Task requirements -
Copy all of the records below verbatim.

Supplied information -
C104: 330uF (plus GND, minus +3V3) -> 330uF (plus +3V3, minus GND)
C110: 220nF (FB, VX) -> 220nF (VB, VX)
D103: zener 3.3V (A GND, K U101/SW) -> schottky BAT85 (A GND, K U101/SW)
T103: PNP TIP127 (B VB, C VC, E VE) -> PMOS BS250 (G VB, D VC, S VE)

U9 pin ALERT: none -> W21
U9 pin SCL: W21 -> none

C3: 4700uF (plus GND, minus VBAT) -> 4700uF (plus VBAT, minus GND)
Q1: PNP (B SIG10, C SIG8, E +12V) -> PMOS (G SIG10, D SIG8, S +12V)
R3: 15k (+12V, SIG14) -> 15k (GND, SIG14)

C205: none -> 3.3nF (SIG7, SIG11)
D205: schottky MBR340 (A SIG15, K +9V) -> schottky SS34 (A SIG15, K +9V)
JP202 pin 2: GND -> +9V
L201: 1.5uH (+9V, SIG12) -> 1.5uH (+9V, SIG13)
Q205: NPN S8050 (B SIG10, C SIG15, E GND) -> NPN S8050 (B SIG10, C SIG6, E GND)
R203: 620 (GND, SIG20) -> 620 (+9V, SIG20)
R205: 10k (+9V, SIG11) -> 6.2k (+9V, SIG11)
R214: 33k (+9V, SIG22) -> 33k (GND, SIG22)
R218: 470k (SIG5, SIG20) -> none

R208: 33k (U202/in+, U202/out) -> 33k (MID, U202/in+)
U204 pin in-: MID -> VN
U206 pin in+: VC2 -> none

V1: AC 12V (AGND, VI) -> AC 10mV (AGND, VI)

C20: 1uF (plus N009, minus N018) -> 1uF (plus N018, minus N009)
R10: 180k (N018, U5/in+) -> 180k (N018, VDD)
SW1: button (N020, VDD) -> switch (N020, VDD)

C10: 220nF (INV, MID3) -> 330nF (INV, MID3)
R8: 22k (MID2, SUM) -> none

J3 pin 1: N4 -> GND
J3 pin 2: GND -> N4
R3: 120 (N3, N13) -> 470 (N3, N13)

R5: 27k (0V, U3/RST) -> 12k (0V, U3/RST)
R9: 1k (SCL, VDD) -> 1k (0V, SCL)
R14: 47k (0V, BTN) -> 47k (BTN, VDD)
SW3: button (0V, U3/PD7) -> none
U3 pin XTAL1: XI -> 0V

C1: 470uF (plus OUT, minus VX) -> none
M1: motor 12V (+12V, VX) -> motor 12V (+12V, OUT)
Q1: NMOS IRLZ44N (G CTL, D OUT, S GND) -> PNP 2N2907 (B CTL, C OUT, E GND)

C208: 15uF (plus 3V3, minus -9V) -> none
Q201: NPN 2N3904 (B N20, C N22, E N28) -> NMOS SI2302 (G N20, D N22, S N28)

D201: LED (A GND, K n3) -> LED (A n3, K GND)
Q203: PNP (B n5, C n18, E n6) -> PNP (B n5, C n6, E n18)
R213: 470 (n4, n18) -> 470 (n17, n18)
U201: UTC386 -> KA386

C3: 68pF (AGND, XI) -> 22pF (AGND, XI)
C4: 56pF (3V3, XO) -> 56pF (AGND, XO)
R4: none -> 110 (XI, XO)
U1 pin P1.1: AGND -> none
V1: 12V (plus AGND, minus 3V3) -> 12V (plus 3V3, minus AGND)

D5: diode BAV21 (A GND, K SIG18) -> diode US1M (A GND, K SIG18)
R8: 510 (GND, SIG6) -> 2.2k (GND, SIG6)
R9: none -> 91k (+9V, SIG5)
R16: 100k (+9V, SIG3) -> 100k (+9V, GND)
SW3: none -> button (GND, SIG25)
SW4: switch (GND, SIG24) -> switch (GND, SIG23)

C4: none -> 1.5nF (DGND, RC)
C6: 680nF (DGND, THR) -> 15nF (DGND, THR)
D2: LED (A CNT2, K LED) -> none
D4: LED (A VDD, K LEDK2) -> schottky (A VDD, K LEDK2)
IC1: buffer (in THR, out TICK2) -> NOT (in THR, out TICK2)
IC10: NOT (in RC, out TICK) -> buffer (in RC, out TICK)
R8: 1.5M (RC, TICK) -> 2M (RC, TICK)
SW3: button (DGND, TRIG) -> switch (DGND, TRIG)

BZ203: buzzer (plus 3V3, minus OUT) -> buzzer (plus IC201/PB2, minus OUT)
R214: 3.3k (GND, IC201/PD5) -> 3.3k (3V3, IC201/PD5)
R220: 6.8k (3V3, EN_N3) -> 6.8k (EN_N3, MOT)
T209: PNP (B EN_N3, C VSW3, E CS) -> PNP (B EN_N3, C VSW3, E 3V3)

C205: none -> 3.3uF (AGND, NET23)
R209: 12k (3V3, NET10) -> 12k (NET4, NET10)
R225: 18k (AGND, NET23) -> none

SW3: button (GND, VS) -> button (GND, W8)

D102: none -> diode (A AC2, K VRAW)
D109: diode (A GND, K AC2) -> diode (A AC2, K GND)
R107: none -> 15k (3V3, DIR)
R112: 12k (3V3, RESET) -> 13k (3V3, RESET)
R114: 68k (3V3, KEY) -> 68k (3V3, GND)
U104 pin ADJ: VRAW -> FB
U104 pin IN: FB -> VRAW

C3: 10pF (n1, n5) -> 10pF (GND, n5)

Task answer -
C104: 330uF (plus GND, minus +3V3) -> 330uF (plus +3V3, minus GND)
C110: 220nF (FB, VX) -> 220nF (VB, VX)
D103: zener 3.3V (A GND, K U101/SW) -> schottky BAT85 (A GND, K U101/SW)
T103: PNP TIP127 (B VB, C VC, E VE) -> PMOS BS250 (G VB, D VC, S VE)

U9 pin ALERT: none -> W21
U9 pin SCL: W21 -> none

C3: 4700uF (plus GND, minus VBAT) -> 4700uF (plus VBAT, minus GND)
Q1: PNP (B SIG10, C SIG8, E +12V) -> PMOS (G SIG10, D SIG8, S +12V)
R3: 15k (+12V, SIG14) -> 15k (GND, SIG14)

C205: none -> 3.3nF (SIG7, SIG11)
D205: schottky MBR340 (A SIG15, K +9V) -> schottky SS34 (A SIG15, K +9V)
JP202 pin 2: GND -> +9V
L201: 1.5uH (+9V, SIG12) -> 1.5uH (+9V, SIG13)
Q205: NPN S8050 (B SIG10, C SIG15, E GND) -> NPN S8050 (B SIG10, C SIG6, E GND)
R203: 620 (GND, SIG20) -> 620 (+9V, SIG20)
R205: 10k (+9V, SIG11) -> 6.2k (+9V, SIG11)
R214: 33k (+9V, SIG22) -> 33k (GND, SIG22)
R218: 470k (SIG5, SIG20) -> none

R208: 33k (U202/in+, U202/out) -> 33k (MID, U202/in+)
U204 pin in-: MID -> VN
U206 pin in+: VC2 -> none

V1: AC 12V (AGND, VI) -> AC 10mV (AGND, VI)

C20: 1uF (plus N009, minus N018) -> 1uF (plus N018, minus N009)
R10: 180k (N018, U5/in+) -> 180k (N018, VDD)
SW1: button (N020, VDD) -> switch (N020, VDD)

C10: 220nF (INV, MID3) -> 330nF (INV, MID3)
R8: 22k (MID2, SUM) -> none

J3 pin 1: N4 -> GND
J3 pin 2: GND -> N4
R3: 120 (N3, N13) -> 470 (N3, N13)

R5: 27k (0V, U3/RST) -> 12k (0V, U3/RST)
R9: 1k (SCL, VDD) -> 1k (0V, SCL)
R14: 47k (0V, BTN) -> 47k (BTN, VDD)
SW3: button (0V, U3/PD7) -> none
U3 pin XTAL1: XI -> 0V

C1: 470uF (plus OUT, minus VX) -> none
M1: motor 12V (+12V, VX) -> motor 12V (+12V, OUT)
Q1: NMOS IRLZ44N (G CTL, D OUT, S GND) -> PNP 2N2907 (B CTL, C OUT, E GND)

C208: 15uF (plus 3V3, minus -9V) -> none
Q201: NPN 2N3904 (B N20, C N22, E N28) -> NMOS SI2302 (G N20, D N22, S N28)

D201: LED (A GND, K n3) -> LED (A n3, K GND)
Q203: PNP (B n5, C n18, E n6) -> PNP (B n5, C n6, E n18)
R213: 470 (n4, n18) -> 470 (n17, n18)
U201: UTC386 -> KA386

C3: 68pF (AGND, XI) -> 22pF (AGND, XI)
C4: 56pF (3V3, XO) -> 56pF (AGND, XO)
R4: none -> 110 (XI, XO)
U1 pin P1.1: AGND -> none
V1: 12V (plus AGND, minus 3V3) -> 12V (plus 3V3, minus AGND)

D5: diode BAV21 (A GND, K SIG18) -> diode US1M (A GND, K SIG18)
R8: 510 (GND, SIG6) -> 2.2k (GND, SIG6)
R9: none -> 91k (+9V, SIG5)
R16: 100k (+9V, SIG3) -> 100k (+9V, GND)
SW3: none -> button (GND, SIG25)
SW4: switch (GND, SIG24) -> switch (GND, SIG23)

C4: none -> 1.5nF (DGND, RC)
C6: 680nF (DGND, THR) -> 15nF (DGND, THR)
D2: LED (A CNT2, K LED) -> none
D4: LED (A VDD, K LEDK2) -> schottky (A VDD, K LEDK2)
IC1: buffer (in THR, out TICK2) -> NOT (in THR, out TICK2)
IC10: NOT (in RC, out TICK) -> buffer (in RC, out TICK)
R8: 1.5M (RC, TICK) -> 2M (RC, TICK)
SW3: button (DGND, TRIG) -> switch (DGND, TRIG)

BZ203: buzzer (plus 3V3, minus OUT) -> buzzer (plus IC201/PB2, minus OUT)
R214: 3.3k (GND, IC201/PD5) -> 3.3k (3V3, IC201/PD5)
R220: 6.8k (3V3, EN_N3) -> 6.8k (EN_N3, MOT)
T209: PNP (B EN_N3, C VSW3, E CS) -> PNP (B EN_N3, C VSW3, E 3V3)

C205: none -> 3.3uF (AGND, NET23)
R209: 12k (3V3, NET10) -> 12k (NET4, NET10)
R225: 18k (AGND, NET23) -> none

SW3: button (GND, VS) -> button (GND, W8)

D102: none -> diode (A AC2, K VRAW)
D109: diode (A GND, K AC2) -> diode (A AC2, K GND)
R107: none -> 15k (3V3, DIR)
R112: 12k (3V3, RESET) -> 13k (3V3, RESET)
R114: 68k (3V3, KEY) -> 68k (3V3, GND)
U104 pin ADJ: VRAW -> FB
U104 pin IN: FB -> VRAW

C3: 10pF (n1, n5) -> 10pF (GND, n5)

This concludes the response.